Entries supplied:
____
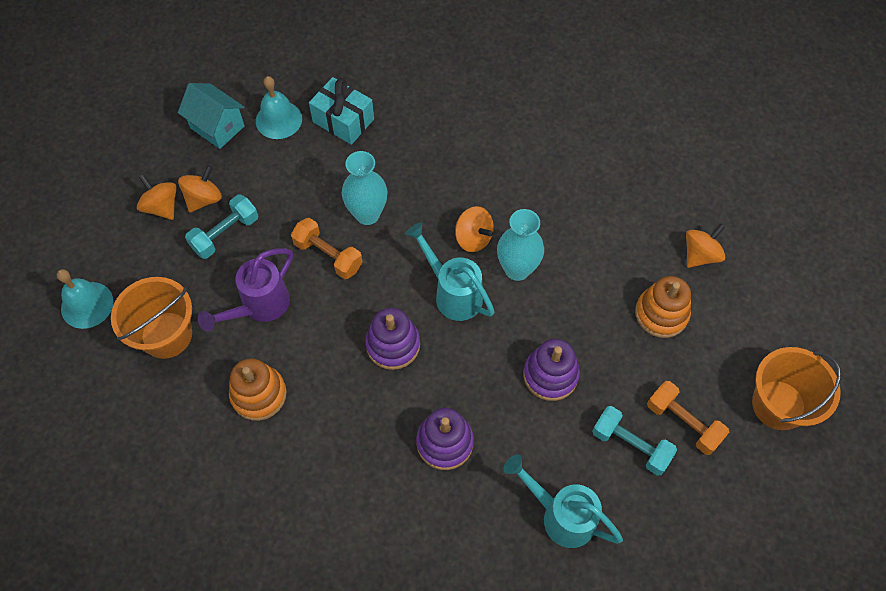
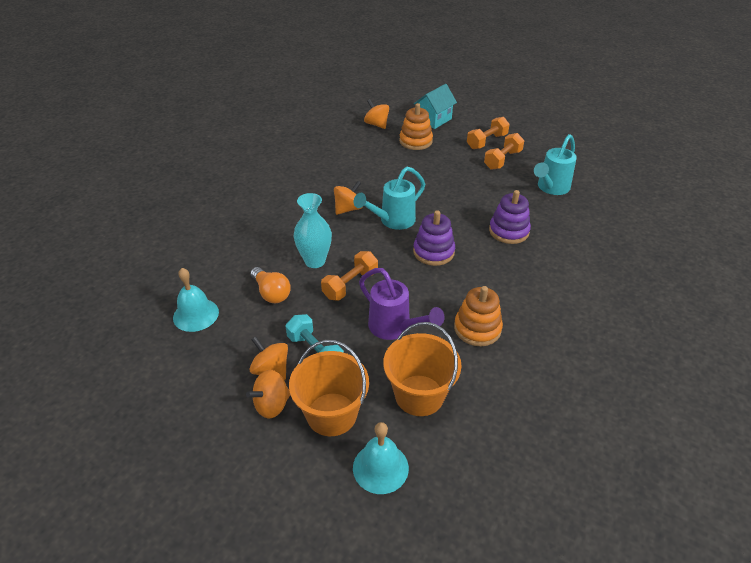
camera: 85 degrees left, 20 degrees down
(217, 127) = (186, 361): turquoise house -> turquoise house (434, 120)
(312, 180) = (271, 293): none -> orange light bulb
(343, 120) = (214, 272): turquoise gift -> none
(517, 269) = (377, 191): turquoise vase -> none
(550, 375) = (457, 184): purple stacking toy -> none
(630, 445) = (502, 160): turquoise dumbbell -> orange dumbbell
(778, 405) = (474, 112): orange bucket -> orange bucket (331, 414)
____
What is expected: Could you transcribe every entry above exactly, leaving out the images?

Exercise solution:
camera: 85 degrees left, 20 degrees down
(217, 127) = (186, 361): turquoise house -> turquoise house (434, 120)
(312, 180) = (271, 293): none -> orange light bulb
(343, 120) = (214, 272): turquoise gift -> none
(517, 269) = (377, 191): turquoise vase -> none
(550, 375) = (457, 184): purple stacking toy -> none
(630, 445) = (502, 160): turquoise dumbbell -> orange dumbbell
(778, 405) = (474, 112): orange bucket -> orange bucket (331, 414)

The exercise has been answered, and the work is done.